• [SOURCE INFORMATION]:
[Start of section]
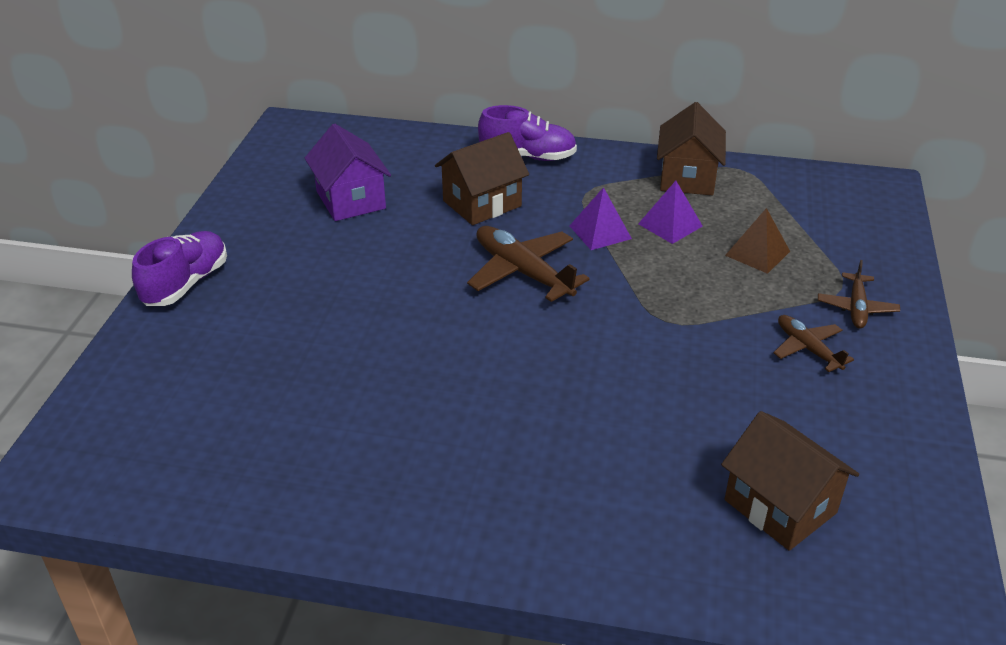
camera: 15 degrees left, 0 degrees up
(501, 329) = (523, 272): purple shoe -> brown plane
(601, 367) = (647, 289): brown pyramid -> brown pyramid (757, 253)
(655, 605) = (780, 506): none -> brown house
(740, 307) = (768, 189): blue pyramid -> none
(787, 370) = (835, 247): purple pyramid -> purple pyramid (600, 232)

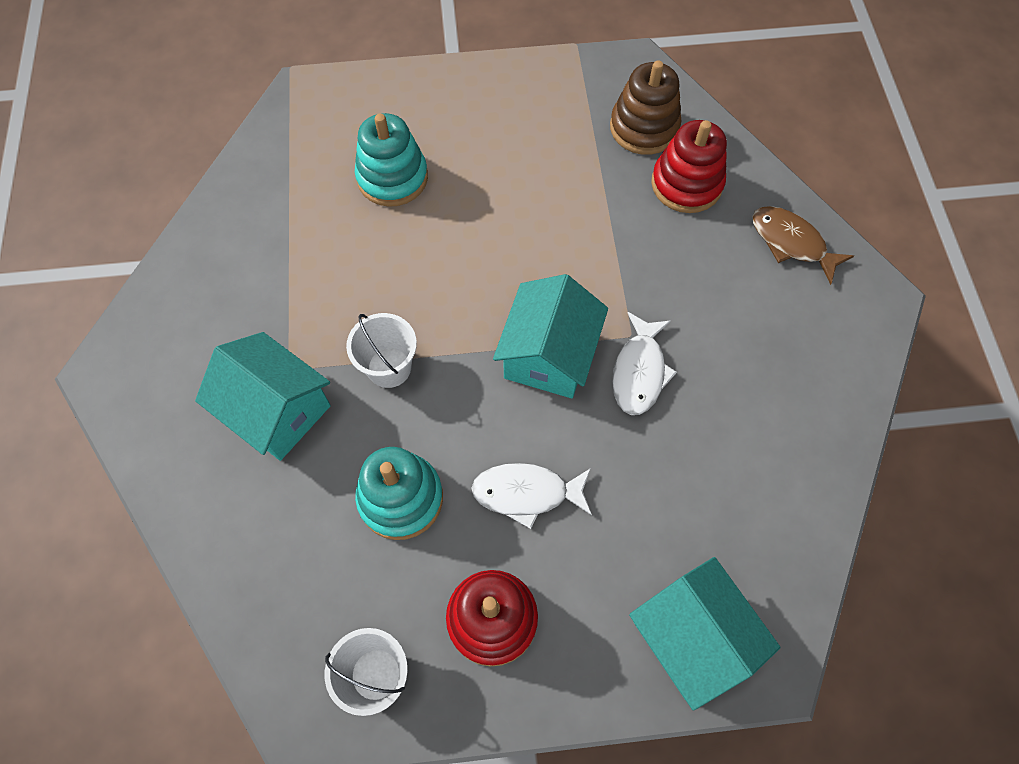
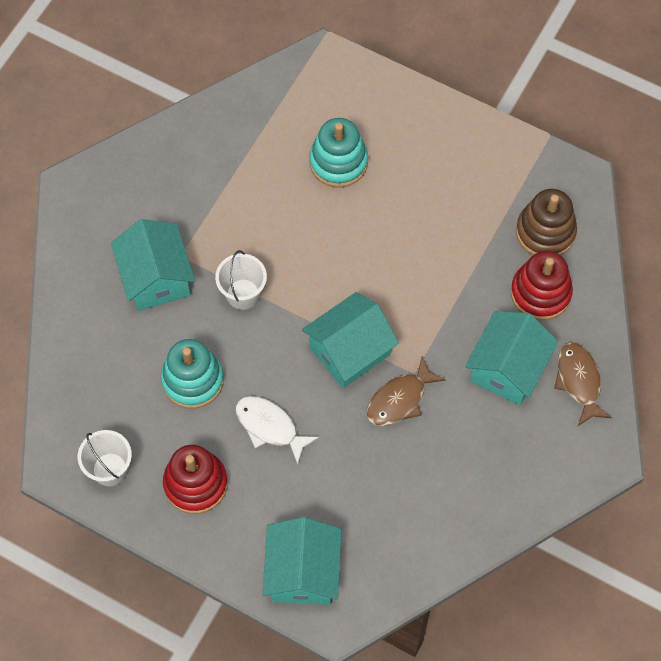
camera: 35 degrees right, 0 degrees up
(639, 371) = (400, 399): white fish -> brown fish
(717, 272) = (507, 368): none -> turquoise house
[End of section]
• [WHAT IS EXPECTED]:
Output every entry above exactly as written, but omit the pictures.

• [SOLUTION FOR THIS PROBLEM]:
camera: 15 degrees left, 0 degrees up
(501, 329) = (523, 272): purple shoe -> brown plane
(601, 367) = (647, 289): brown pyramid -> brown pyramid (757, 253)
(655, 605) = (780, 506): none -> brown house
(740, 307) = (768, 189): blue pyramid -> none
(787, 370) = (835, 247): purple pyramid -> purple pyramid (600, 232)

camera: 35 degrees right, 0 degrees up
(639, 371) = (400, 399): white fish -> brown fish
(717, 272) = (507, 368): none -> turquoise house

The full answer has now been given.